**Task item:** The reply must repeat each entry exactly and contain no pictures.

**Given data:**
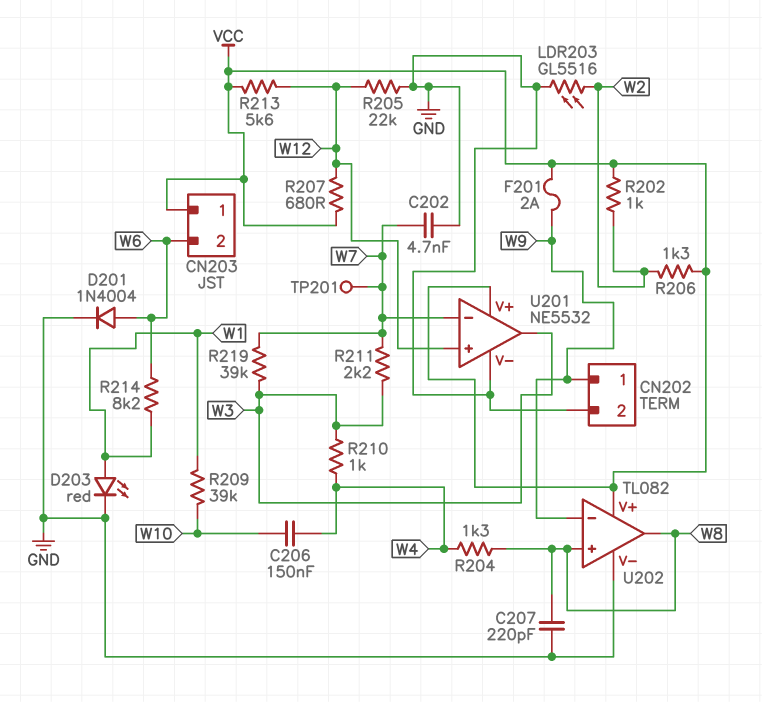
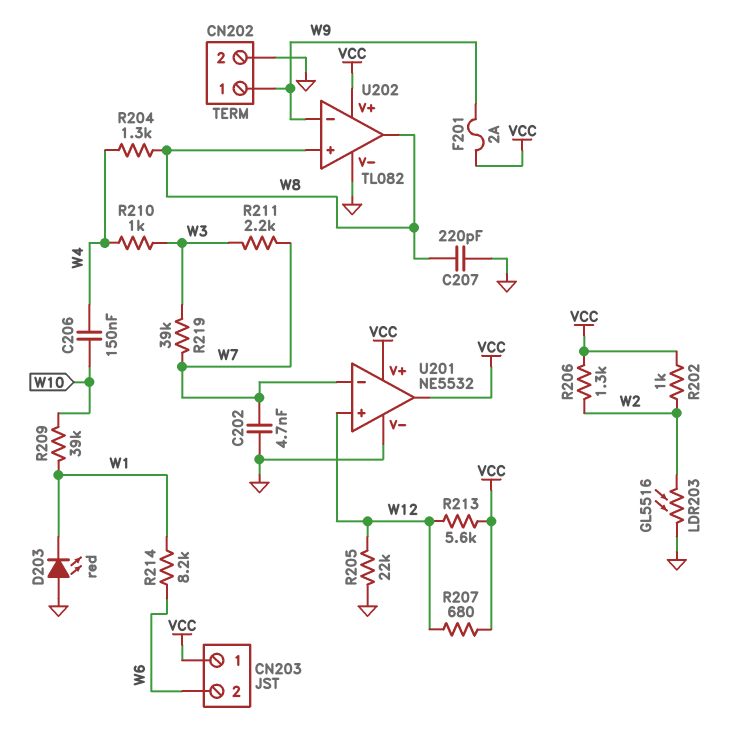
D201: diode 1N4004 (A W6, K GND) -> none
D203: LED red (A W1, K GND) -> LED red (A GND, K W1)
TP201: test point (W7) -> none
U201 pin out: W3 -> VCC

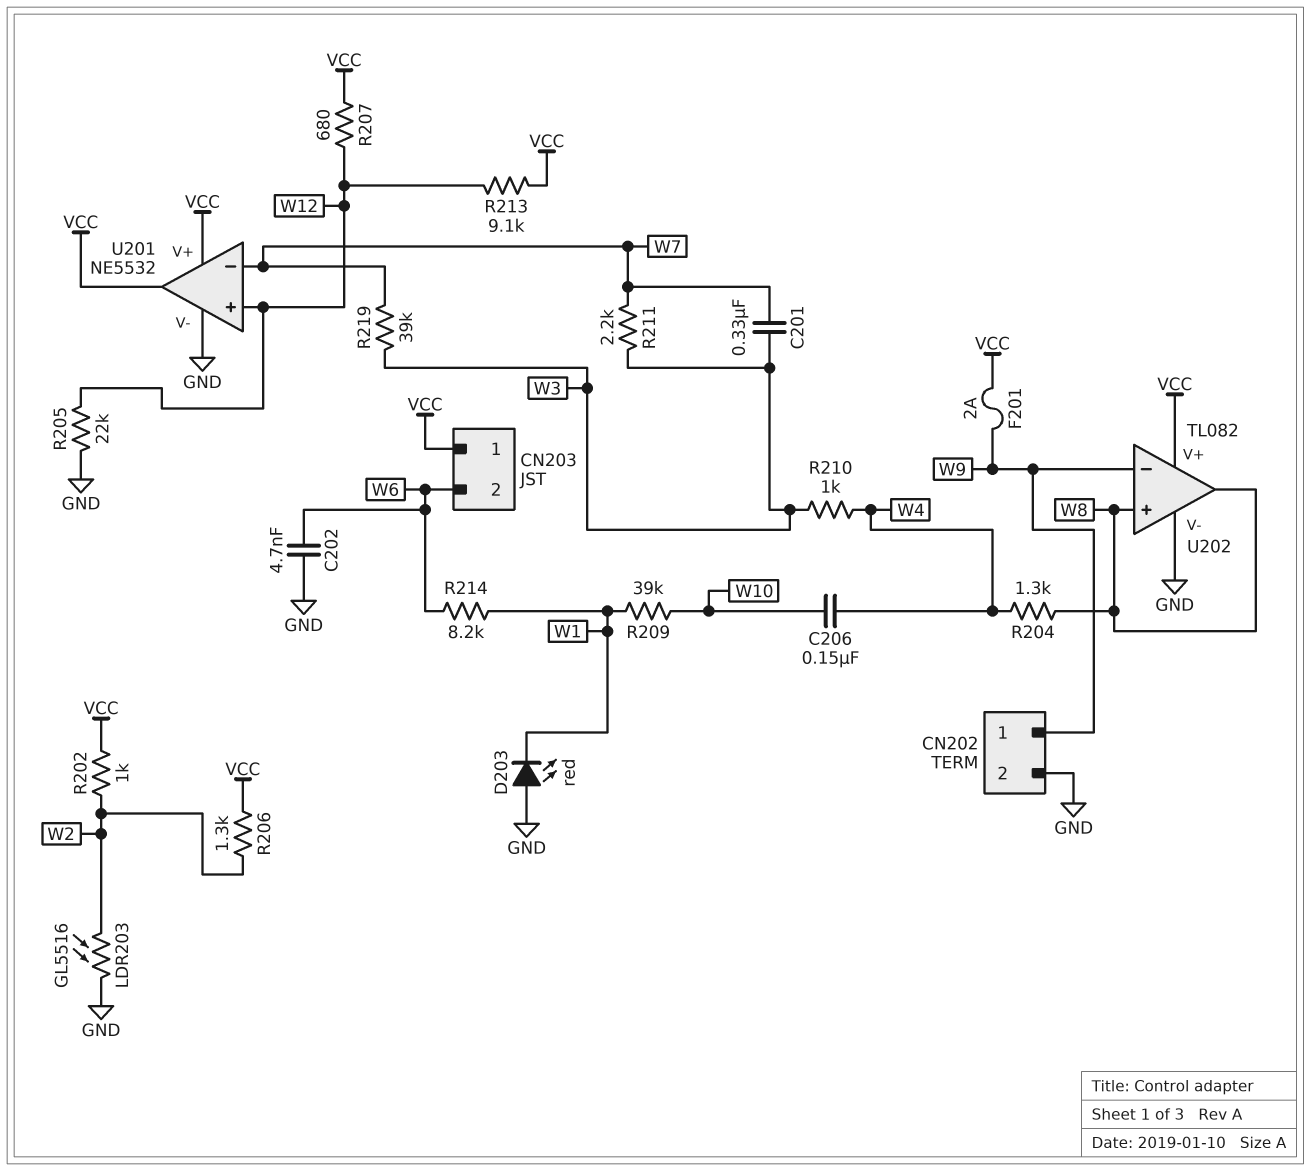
C201: none -> 330nF (W3, W7)
C202: 4.7nF (GND, W7) -> 4.7nF (GND, W6)
C207: 220pF (GND, W8) -> none
R213: 5.6k (VCC, W12) -> 9.1k (VCC, W12)

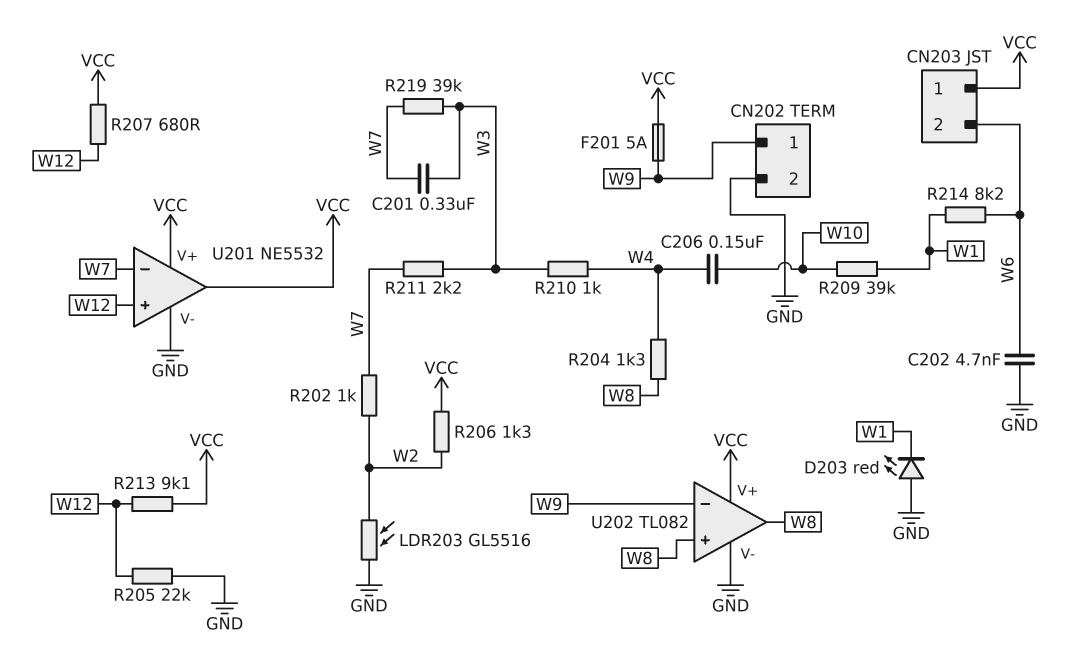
F201: 2A (VCC, W9) -> 5A (VCC, W9)
R202: 1k (VCC, W2) -> 1k (W2, W7)

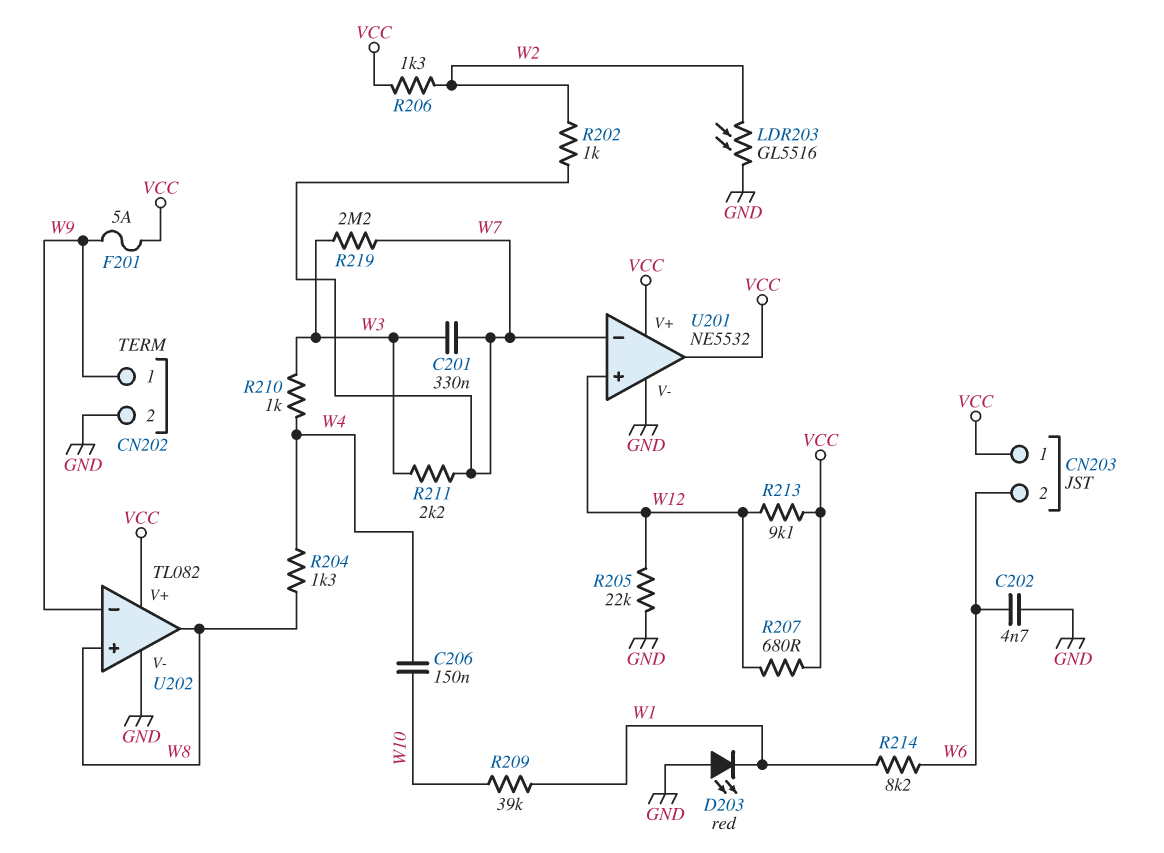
R219: 39k (W3, W7) -> 2.2M (W3, W7)

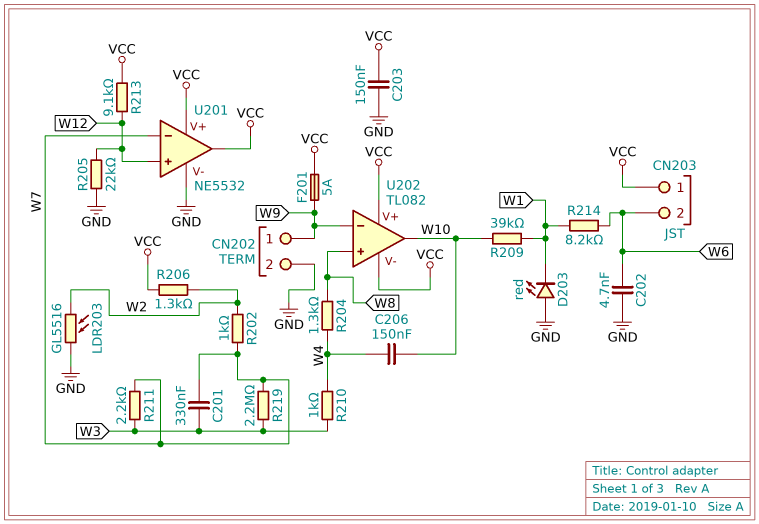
C203: none -> 150nF (GND, VCC)
R207: 680 (VCC, W12) -> none
U202 pin V-: GND -> VCC
U202 pin out: W8 -> W10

**Exercise output:**
D201: diode 1N4004 (A W6, K GND) -> none
D203: LED red (A W1, K GND) -> LED red (A GND, K W1)
TP201: test point (W7) -> none
U201 pin out: W3 -> VCC

C201: none -> 330nF (W3, W7)
C202: 4.7nF (GND, W7) -> 4.7nF (GND, W6)
C207: 220pF (GND, W8) -> none
R213: 5.6k (VCC, W12) -> 9.1k (VCC, W12)

F201: 2A (VCC, W9) -> 5A (VCC, W9)
R202: 1k (VCC, W2) -> 1k (W2, W7)

R219: 39k (W3, W7) -> 2.2M (W3, W7)

C203: none -> 150nF (GND, VCC)
R207: 680 (VCC, W12) -> none
U202 pin V-: GND -> VCC
U202 pin out: W8 -> W10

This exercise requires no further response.